Top of Source records

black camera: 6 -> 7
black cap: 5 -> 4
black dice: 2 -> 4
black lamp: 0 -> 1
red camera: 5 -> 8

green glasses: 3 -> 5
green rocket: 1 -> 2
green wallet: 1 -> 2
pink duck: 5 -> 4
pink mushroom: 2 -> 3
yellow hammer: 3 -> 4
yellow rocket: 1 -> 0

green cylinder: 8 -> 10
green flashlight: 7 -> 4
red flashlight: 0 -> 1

Bottom of Source records

**Exercise aim**. The material above should be given again in full, exactly.

**The completed task**.
black camera: 6 -> 7
black cap: 5 -> 4
black dice: 2 -> 4
black lamp: 0 -> 1
red camera: 5 -> 8

green glasses: 3 -> 5
green rocket: 1 -> 2
green wallet: 1 -> 2
pink duck: 5 -> 4
pink mushroom: 2 -> 3
yellow hammer: 3 -> 4
yellow rocket: 1 -> 0

green cylinder: 8 -> 10
green flashlight: 7 -> 4
red flashlight: 0 -> 1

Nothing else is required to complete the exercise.